▶ **Task instructions**:
Your answer must be an exact copy of the lines from the one holding "red round brick C7" through the last line of the entries below, with nothing added.

▶ **Source records**:
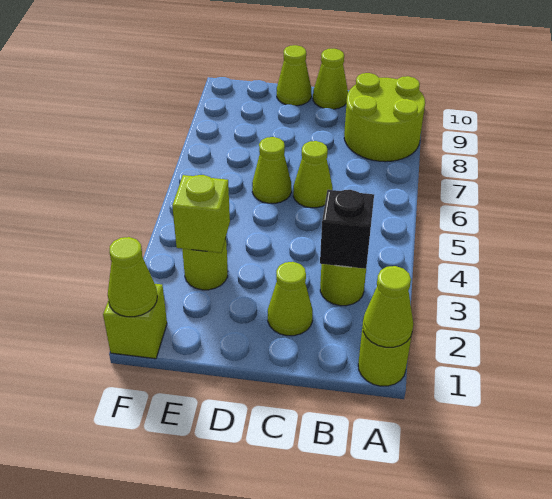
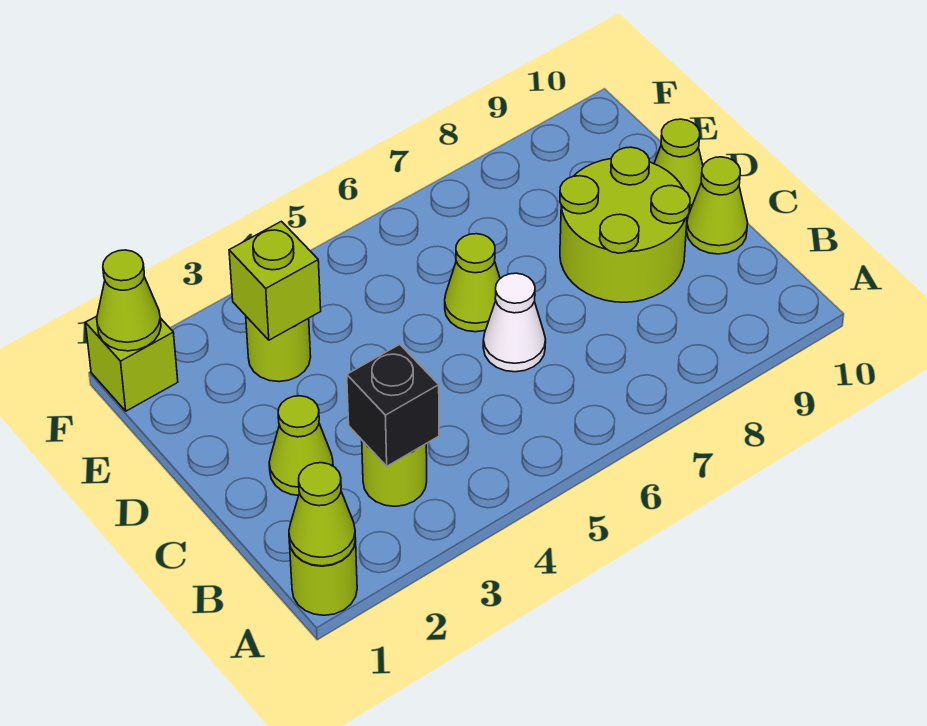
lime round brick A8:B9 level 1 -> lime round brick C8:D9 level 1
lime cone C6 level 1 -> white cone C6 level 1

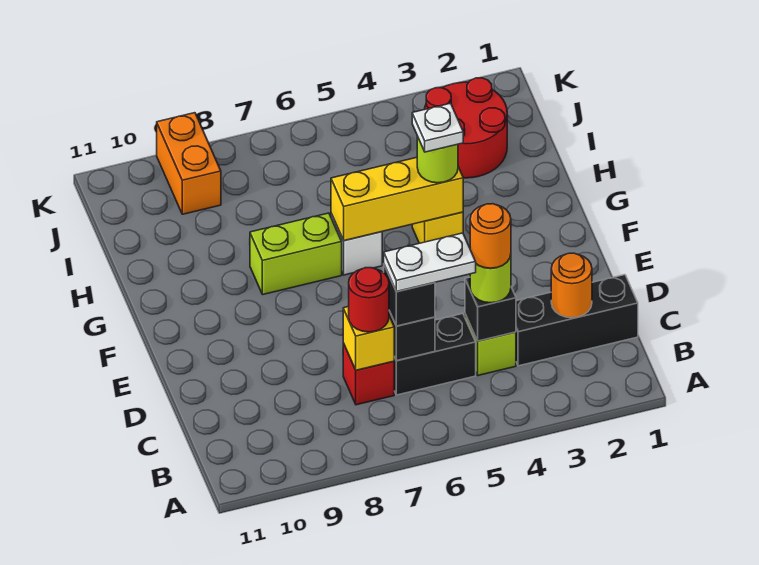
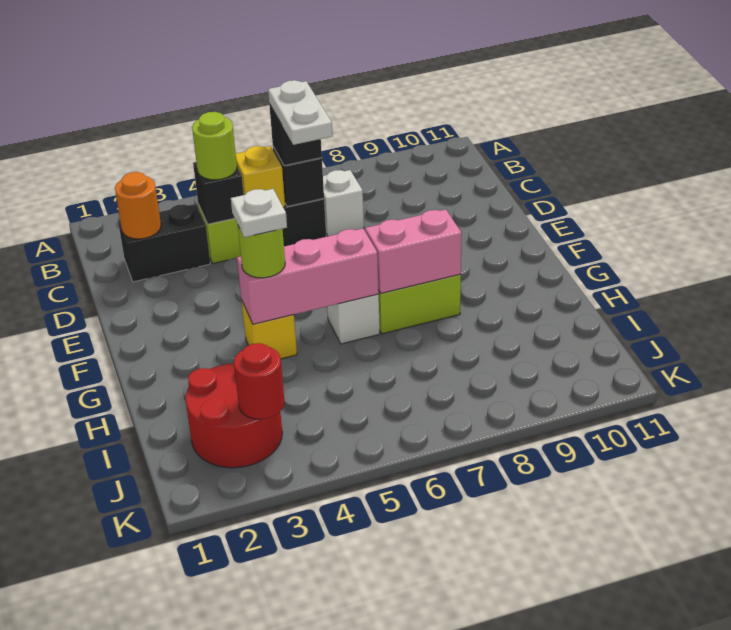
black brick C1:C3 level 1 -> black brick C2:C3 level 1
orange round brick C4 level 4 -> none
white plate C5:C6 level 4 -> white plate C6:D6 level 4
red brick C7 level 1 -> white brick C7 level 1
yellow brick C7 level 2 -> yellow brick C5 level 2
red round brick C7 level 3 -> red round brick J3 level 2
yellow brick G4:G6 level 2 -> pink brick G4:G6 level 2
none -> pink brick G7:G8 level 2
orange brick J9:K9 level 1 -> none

▶ **Reply to the exercise**:
red round brick C7 level 3 -> red round brick J3 level 2
yellow brick G4:G6 level 2 -> pink brick G4:G6 level 2
none -> pink brick G7:G8 level 2
orange brick J9:K9 level 1 -> none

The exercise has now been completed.